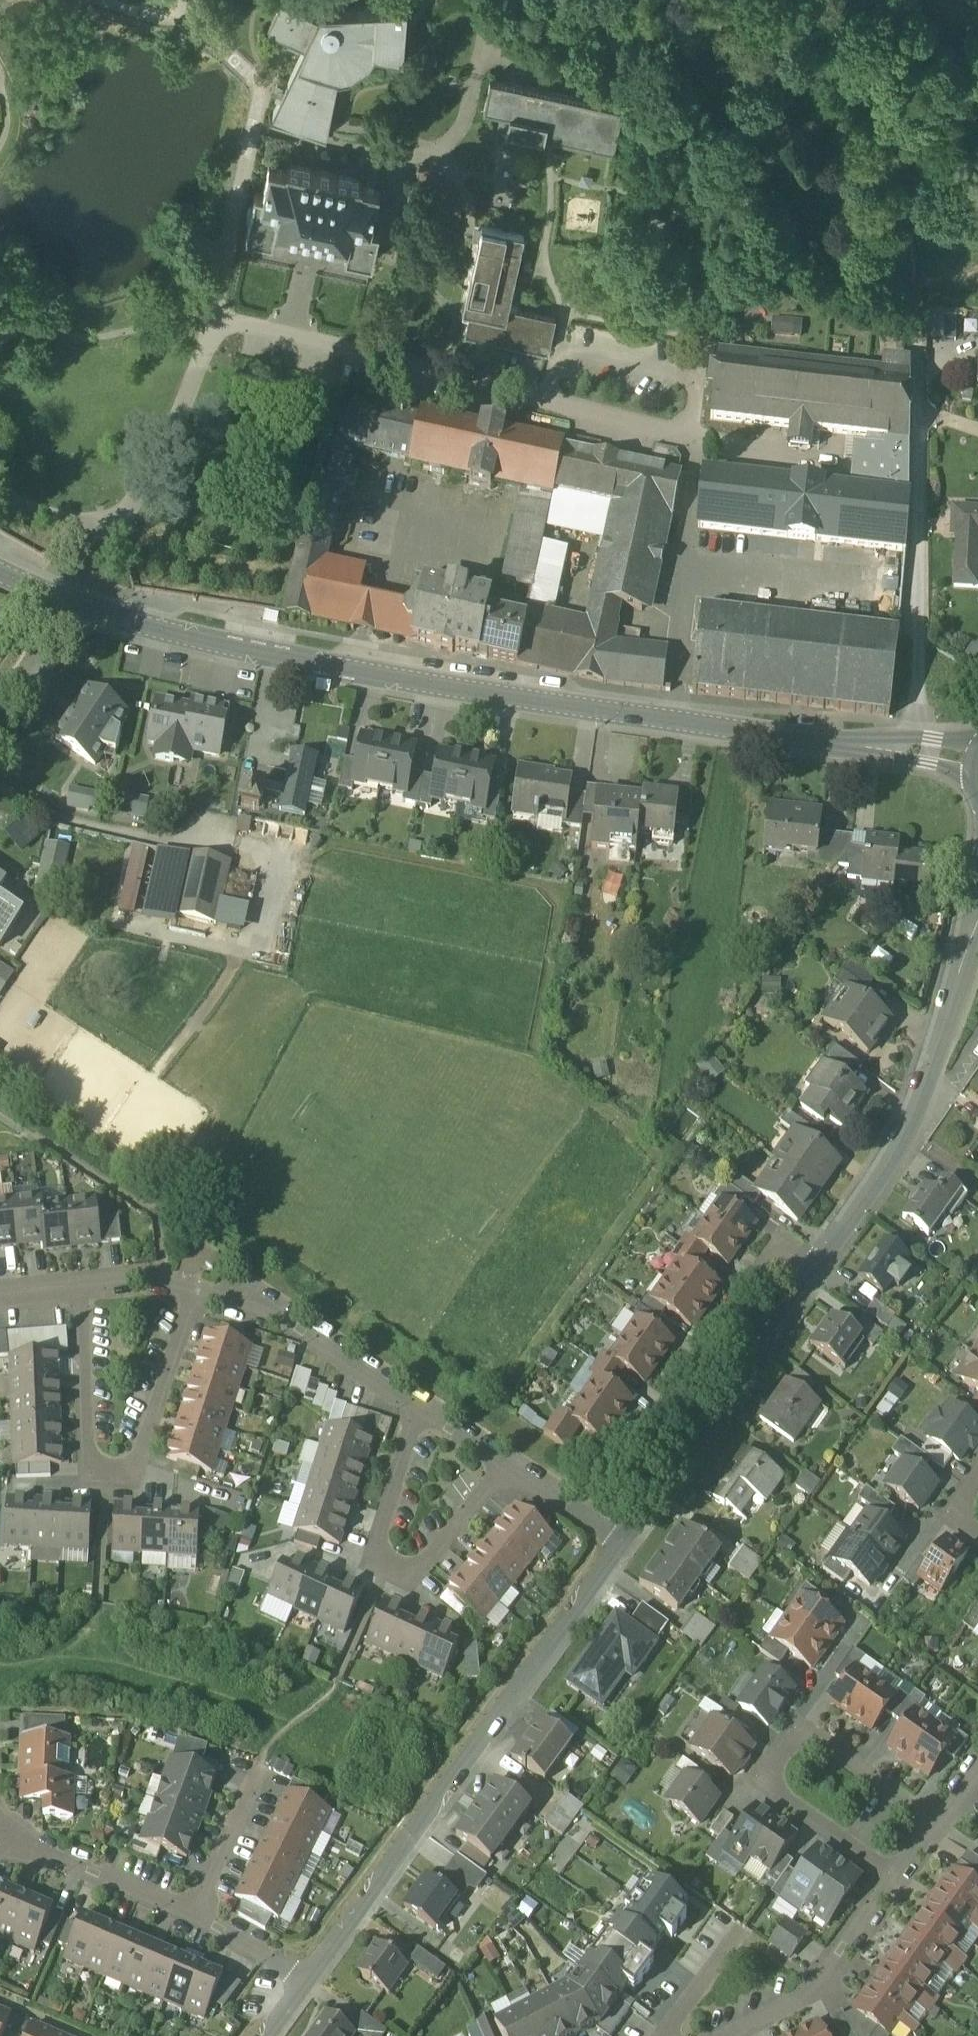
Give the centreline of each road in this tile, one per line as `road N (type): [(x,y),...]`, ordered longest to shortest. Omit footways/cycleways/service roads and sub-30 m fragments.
road 1 (tertiary): [(70,604),(175,633),(440,685),(776,736),(906,747)]
road 2 (residential): [(906,747),(918,646),(916,239),(905,196)]
road 3 (residential): [(627,1548),(309,1979)]
road 4 (track): [(216,320),(694,439)]
road 5 (residential): [(78,1290),(90,1463),(109,1472),(138,1467),(195,1297)]
road 6 (residential): [(977,909),(911,1138),(820,1275)]
road 7 (residential): [(898,1882),(766,1785),(804,1734),(936,1826)]
road 8 (residential): [(820,1275),(779,1245),(601,1499)]
road 9 (residential): [(429,1410),(369,1556),(413,1580),(507,1462)]
road 10 (residential): [(820,1275),(627,1548)]
road 11 (residential): [(429,1410),(313,1337),(195,1297)]
road 12 (residential): [(723,2035),(819,1985),(898,1882)]
road 13 (residential): [(199,1919),(0,1839)]
road 14 (residential): [(199,1919),(257,1772)]
road 15 (residential): [(627,1548),(507,1462)]
road 16 (track): [(474,0),(492,26),(468,131)]
road 17 (track): [(262,97),(240,62),(183,24),(191,0)]
road 18 (track): [(694,439),(819,465)]
road 19 (residential): [(309,1979),(199,1919)]
road 20 (residential): [(70,604),(0,706)]
road 21 (residential): [(665,2035),(735,1935)]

++++++

**Work instruction:**
Every line of the data above is to be repeated exactly; the images are to be left out.

**Response below:**
Give the centreline of each road in this tile, one per line as `road N (type): [(x,y),...]`, ordered longest to shortest. Omit footways/cycleways/service roads and sub-30 m fragments.
road 1 (tertiary): [(70,604),(175,633),(440,685),(776,736),(906,747)]
road 2 (residential): [(906,747),(918,646),(916,239),(905,196)]
road 3 (residential): [(627,1548),(309,1979)]
road 4 (track): [(216,320),(694,439)]
road 5 (residential): [(78,1290),(90,1463),(109,1472),(138,1467),(195,1297)]
road 6 (residential): [(977,909),(911,1138),(820,1275)]
road 7 (residential): [(898,1882),(766,1785),(804,1734),(936,1826)]
road 8 (residential): [(820,1275),(779,1245),(601,1499)]
road 9 (residential): [(429,1410),(369,1556),(413,1580),(507,1462)]
road 10 (residential): [(820,1275),(627,1548)]
road 11 (residential): [(429,1410),(313,1337),(195,1297)]
road 12 (residential): [(723,2035),(819,1985),(898,1882)]
road 13 (residential): [(199,1919),(0,1839)]
road 14 (residential): [(199,1919),(257,1772)]
road 15 (residential): [(627,1548),(507,1462)]
road 16 (track): [(474,0),(492,26),(468,131)]
road 17 (track): [(262,97),(240,62),(183,24),(191,0)]
road 18 (track): [(694,439),(819,465)]
road 19 (residential): [(309,1979),(199,1919)]
road 20 (residential): [(70,604),(0,706)]
road 21 (residential): [(665,2035),(735,1935)]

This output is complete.